(Exercise directions) Write the records out exactly as shown. No pictures.

** Listed entries follows **

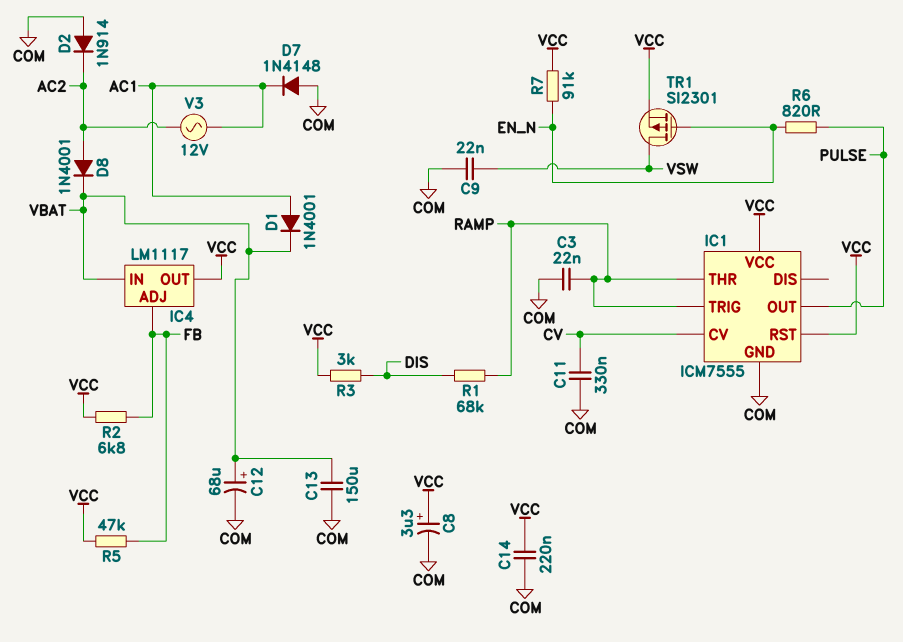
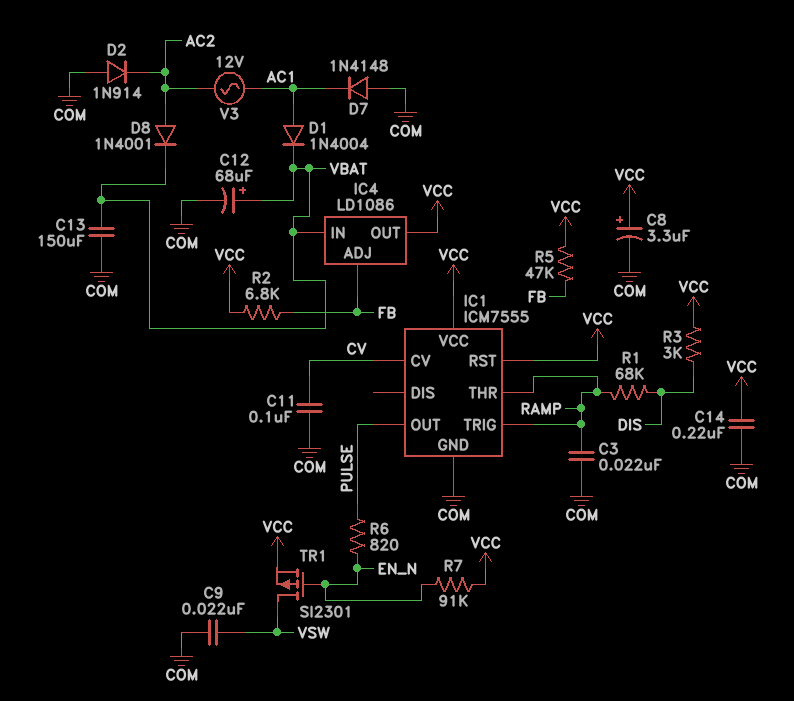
C11: 330nF (COM, CV) -> 100nF (COM, CV)
D1: diode 1N4001 (A AC1, K VBAT) -> diode 1N4004 (A AC1, K VBAT)
IC4: LM1117 -> LD1086

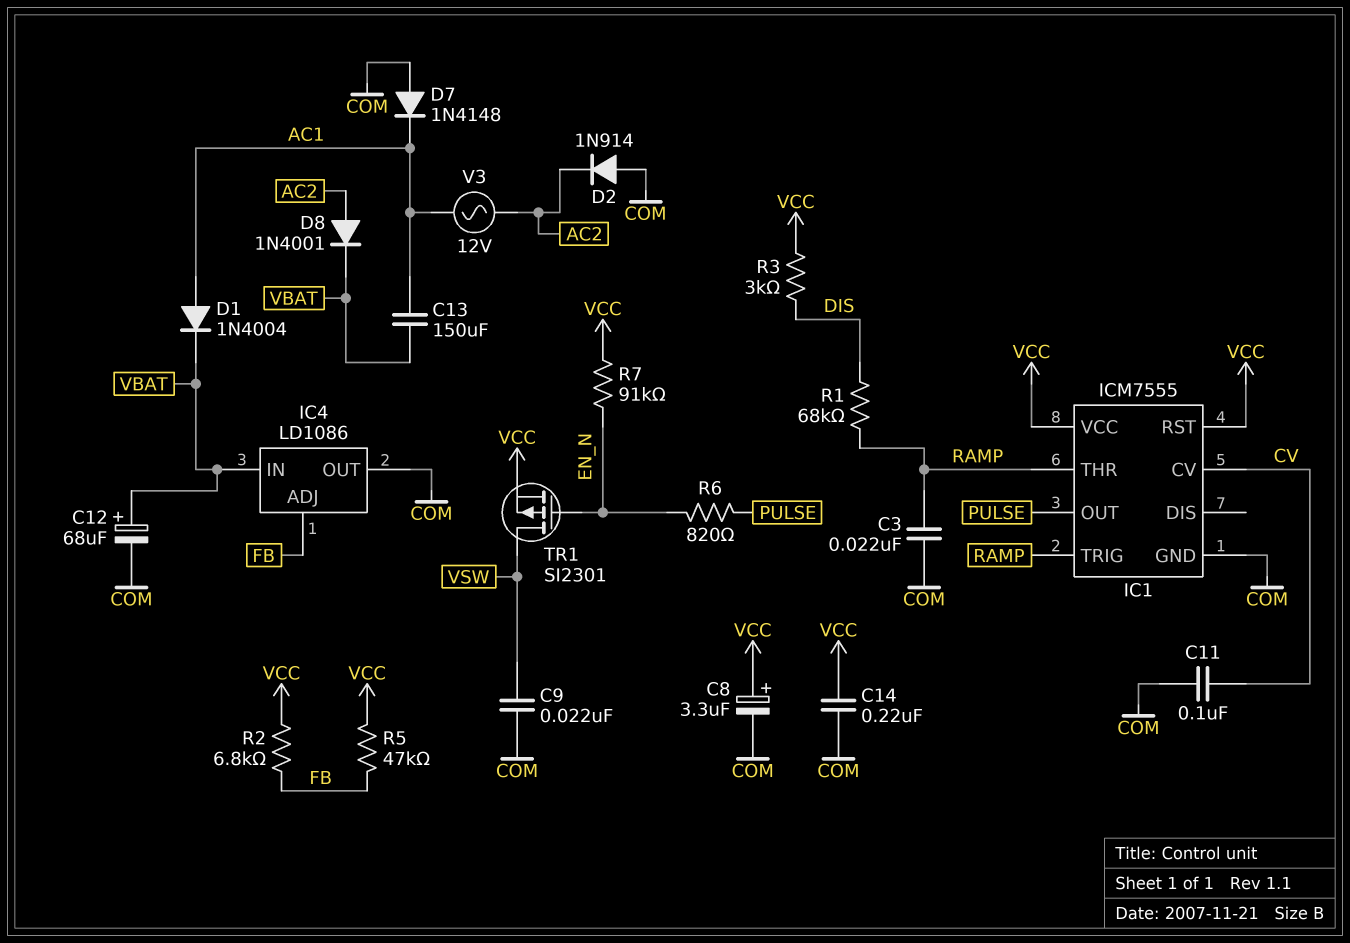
C13: 150uF (COM, VBAT) -> 150uF (AC1, VBAT)
IC4 pin OUT: VCC -> COM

** End of Listed entries **

(Output for this exercise)
C11: 330nF (COM, CV) -> 100nF (COM, CV)
D1: diode 1N4001 (A AC1, K VBAT) -> diode 1N4004 (A AC1, K VBAT)
IC4: LM1117 -> LD1086

C13: 150uF (COM, VBAT) -> 150uF (AC1, VBAT)
IC4 pin OUT: VCC -> COM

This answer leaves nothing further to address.